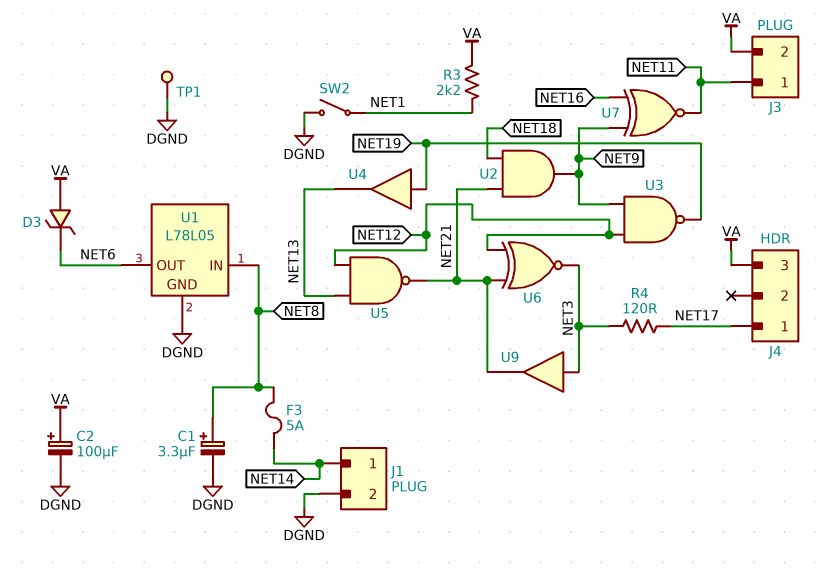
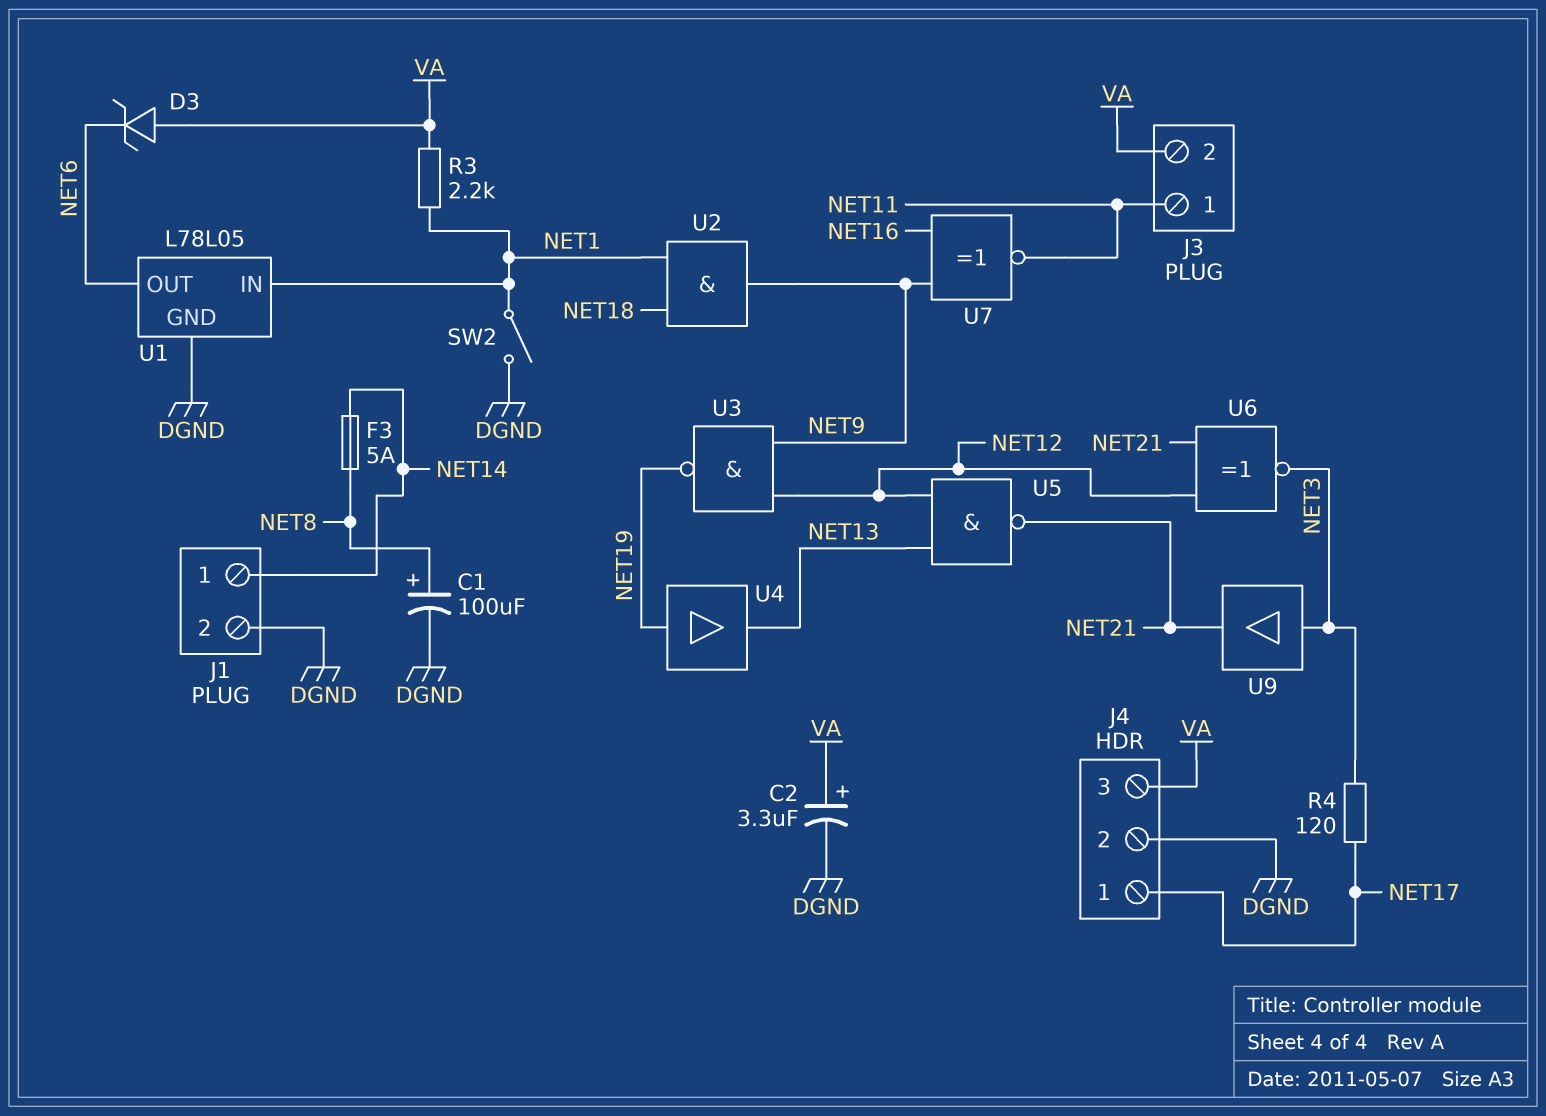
C1: 3.3uF (plus NET8, minus DGND) -> 100uF (plus NET8, minus DGND)
C2: 100uF (plus VA, minus DGND) -> 3.3uF (plus VA, minus DGND)
J4 pin 2: none -> DGND
TP1: test point (DGND) -> none
U1 pin IN: NET8 -> NET1
U2: AND (in NET18, in NET21, out NET9) -> AND (in NET1, in NET18, out NET9)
- - -
Exercise requirements - Please copy only the lines from the one with "TP1: test point (DGND) -> none" through the final line of the records above, both ends included.

Result of the exercise -
TP1: test point (DGND) -> none
U1 pin IN: NET8 -> NET1
U2: AND (in NET18, in NET21, out NET9) -> AND (in NET1, in NET18, out NET9)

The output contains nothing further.